[Data to examine — start]

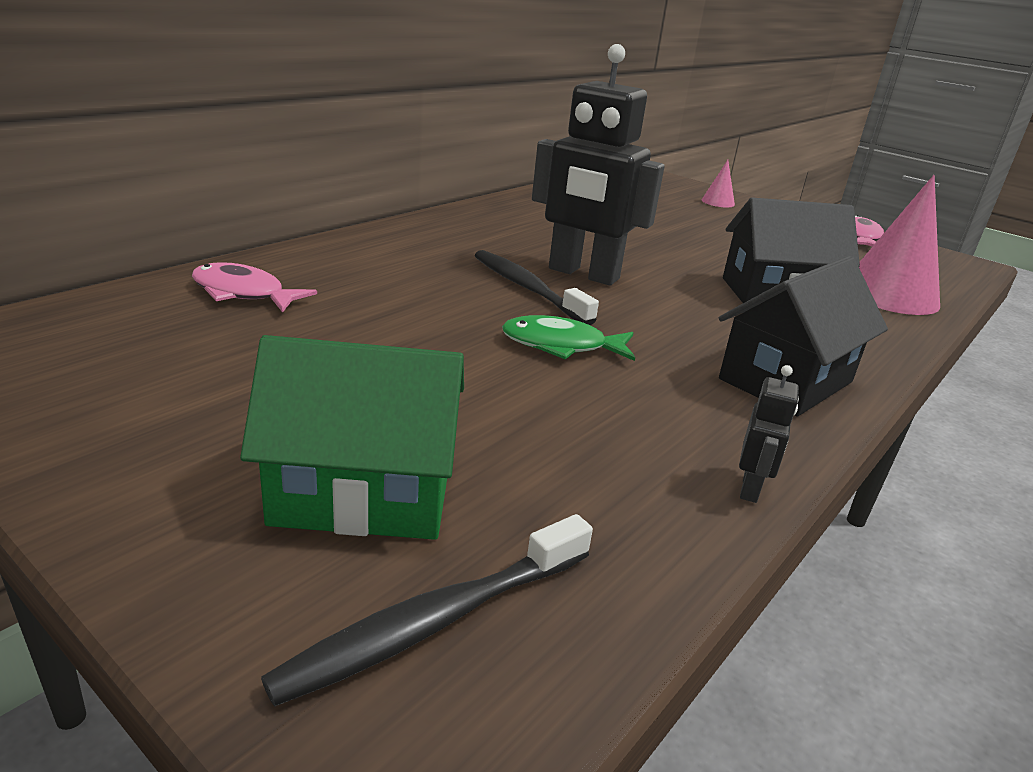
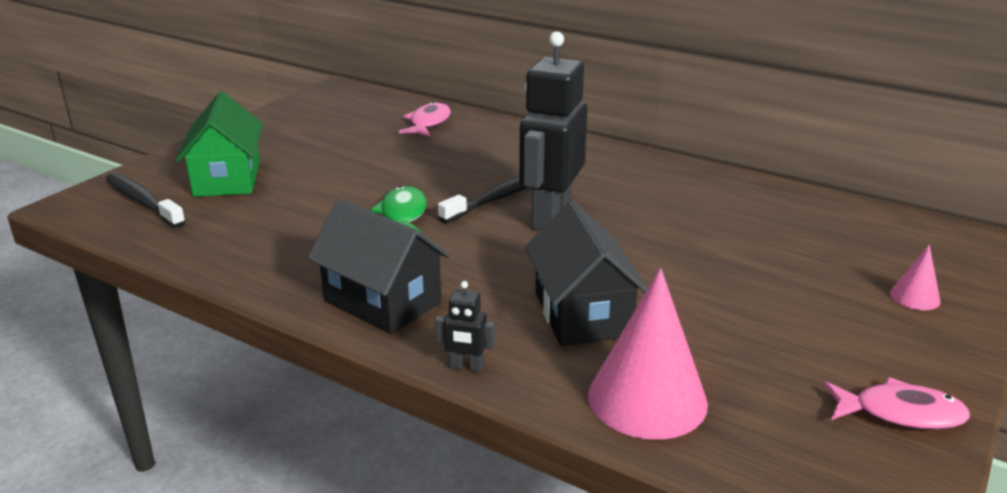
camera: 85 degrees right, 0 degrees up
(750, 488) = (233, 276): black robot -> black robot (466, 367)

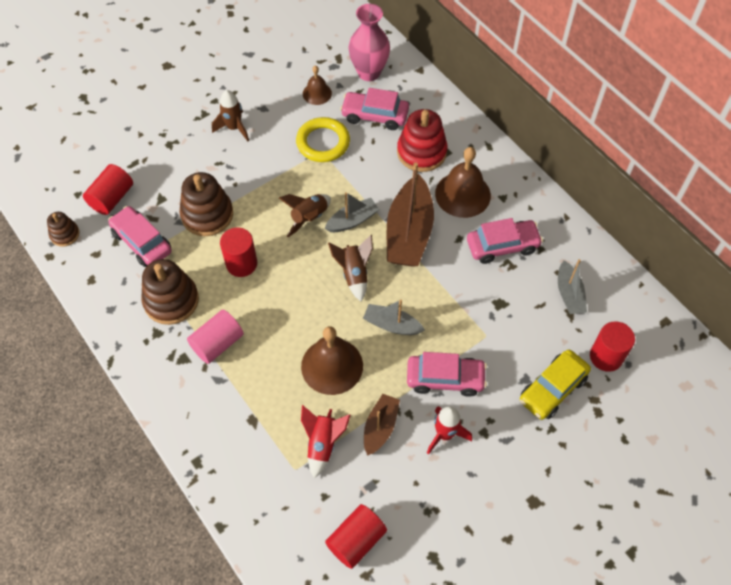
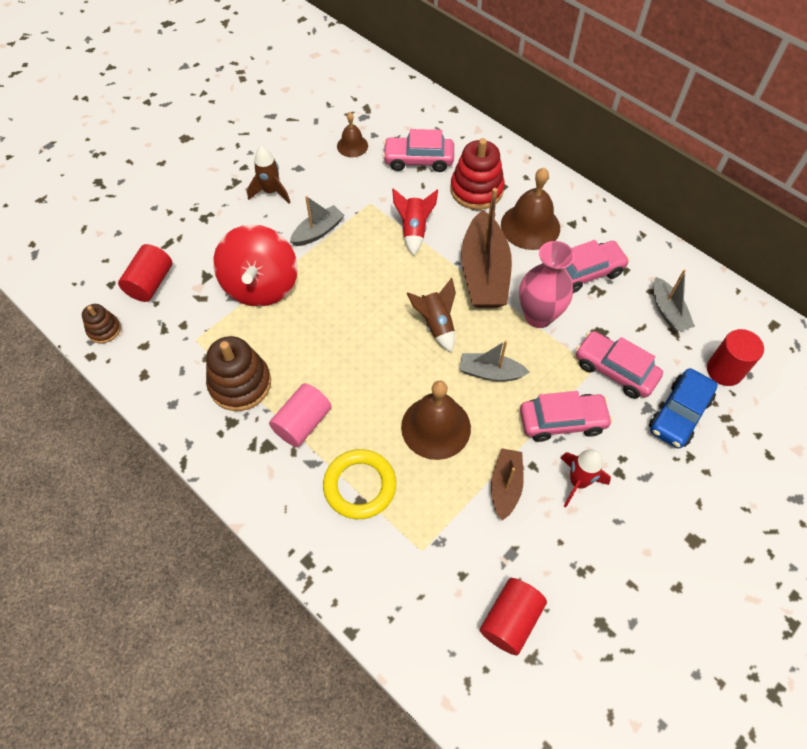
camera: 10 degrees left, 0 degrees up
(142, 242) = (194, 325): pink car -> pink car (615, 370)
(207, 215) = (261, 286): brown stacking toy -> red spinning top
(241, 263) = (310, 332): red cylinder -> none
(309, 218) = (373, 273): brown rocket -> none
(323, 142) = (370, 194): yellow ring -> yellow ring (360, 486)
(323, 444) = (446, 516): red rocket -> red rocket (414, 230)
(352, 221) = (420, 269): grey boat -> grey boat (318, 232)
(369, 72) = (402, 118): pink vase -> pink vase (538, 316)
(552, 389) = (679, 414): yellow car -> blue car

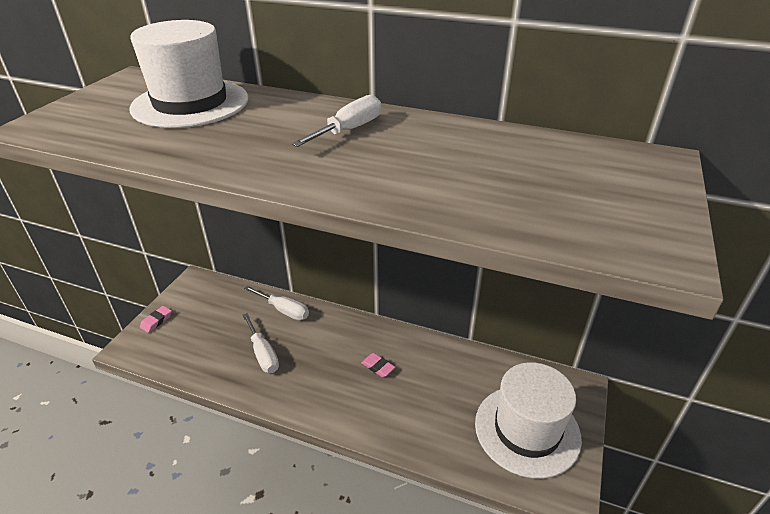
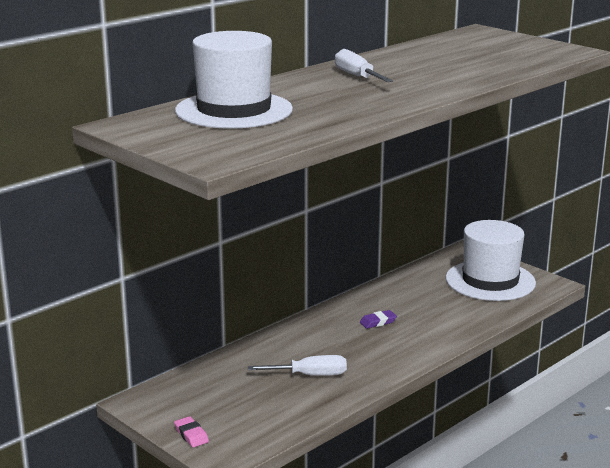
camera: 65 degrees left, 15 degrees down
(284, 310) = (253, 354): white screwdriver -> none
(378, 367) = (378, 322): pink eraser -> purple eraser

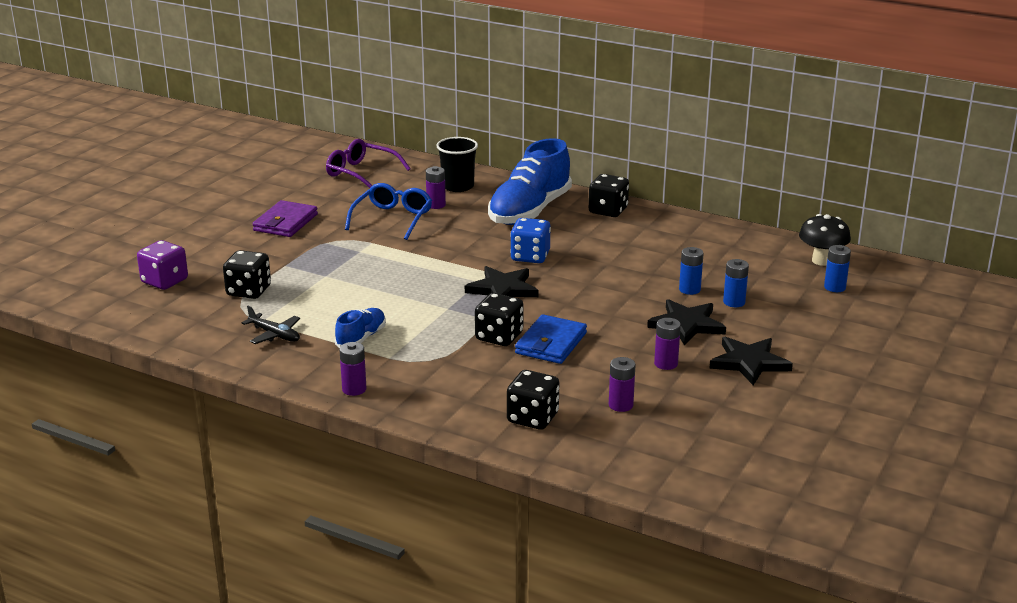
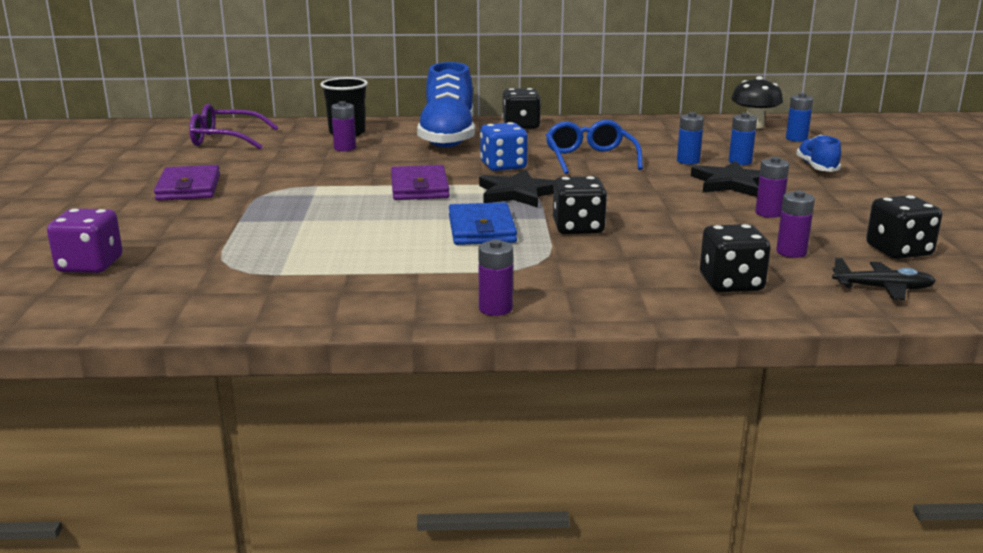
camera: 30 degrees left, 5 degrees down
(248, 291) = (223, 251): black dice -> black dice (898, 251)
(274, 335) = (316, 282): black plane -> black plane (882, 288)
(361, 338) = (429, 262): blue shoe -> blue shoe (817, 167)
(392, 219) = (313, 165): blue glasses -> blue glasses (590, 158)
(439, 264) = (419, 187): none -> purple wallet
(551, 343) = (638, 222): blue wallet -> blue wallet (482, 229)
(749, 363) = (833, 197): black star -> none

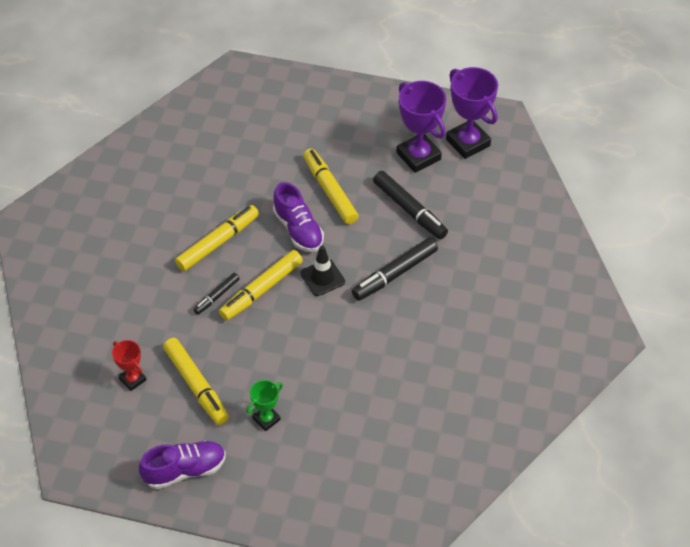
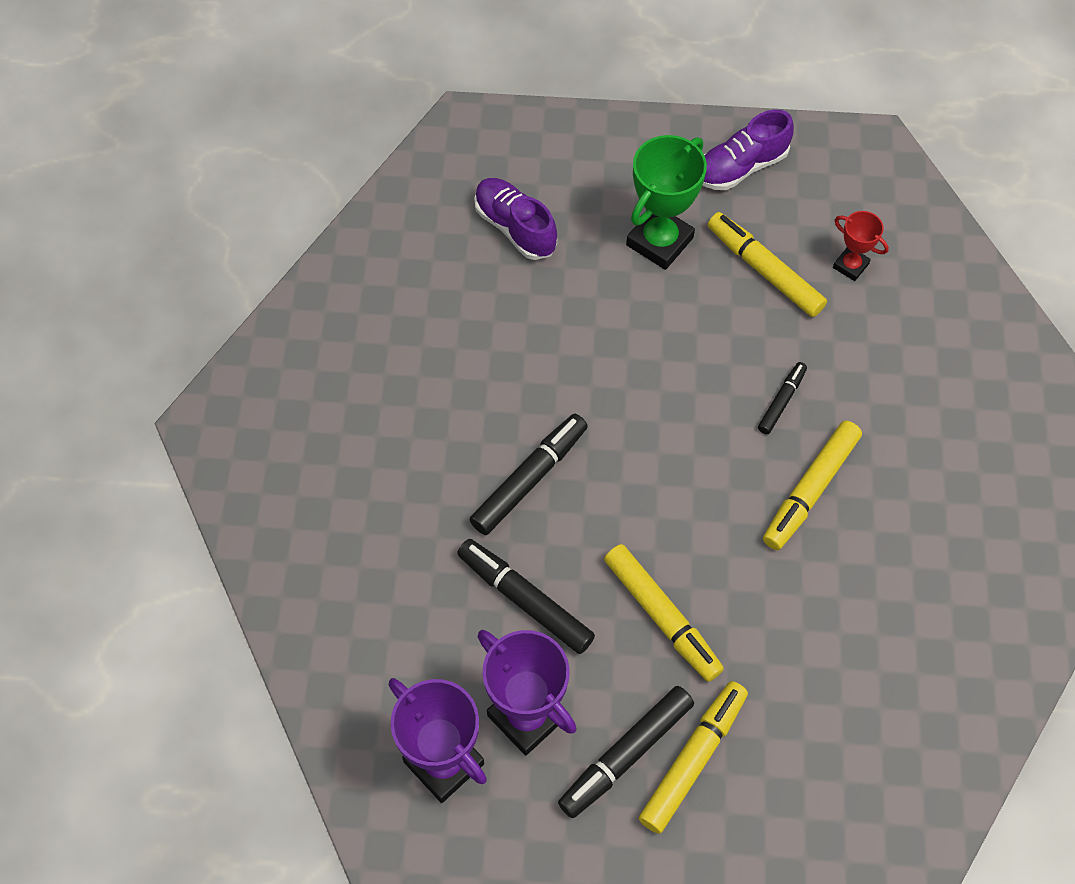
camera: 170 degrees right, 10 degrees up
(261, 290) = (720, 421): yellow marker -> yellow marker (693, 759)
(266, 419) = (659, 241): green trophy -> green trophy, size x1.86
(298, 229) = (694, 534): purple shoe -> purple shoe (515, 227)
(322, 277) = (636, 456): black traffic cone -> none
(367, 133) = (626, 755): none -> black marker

[Data to examine — finish]

Your task
Output each line of the records exactly. Any picture is skipped.

Your response
camera: 85 degrees right, 0 degrees up
(750, 488) = (233, 276): black robot -> black robot (466, 367)

camera: 10 degrees left, 0 degrees up
(142, 242) = (194, 325): pink car -> pink car (615, 370)
(207, 215) = (261, 286): brown stacking toy -> red spinning top
(241, 263) = (310, 332): red cylinder -> none
(309, 218) = (373, 273): brown rocket -> none
(323, 142) = (370, 194): yellow ring -> yellow ring (360, 486)
(323, 444) = (446, 516): red rocket -> red rocket (414, 230)
(352, 221) = (420, 269): grey boat -> grey boat (318, 232)
(369, 72) = (402, 118): pink vase -> pink vase (538, 316)
(552, 389) = (679, 414): yellow car -> blue car

camera: 65 degrees left, 15 degrees down
(284, 310) = (253, 354): white screwdriver -> none
(378, 367) = (378, 322): pink eraser -> purple eraser

camera: 30 degrees left, 5 degrees down
(248, 291) = (223, 251): black dice -> black dice (898, 251)
(274, 335) = (316, 282): black plane -> black plane (882, 288)
(361, 338) = (429, 262): blue shoe -> blue shoe (817, 167)
(392, 219) = (313, 165): blue glasses -> blue glasses (590, 158)
(439, 264) = (419, 187): none -> purple wallet
(551, 343) = (638, 222): blue wallet -> blue wallet (482, 229)
(749, 363) = (833, 197): black star -> none

camera: 170 degrees right, 10 degrees up
(261, 290) = (720, 421): yellow marker -> yellow marker (693, 759)
(266, 419) = (659, 241): green trophy -> green trophy, size x1.86
(298, 229) = (694, 534): purple shoe -> purple shoe (515, 227)
(322, 277) = (636, 456): black traffic cone -> none
(367, 133) = (626, 755): none -> black marker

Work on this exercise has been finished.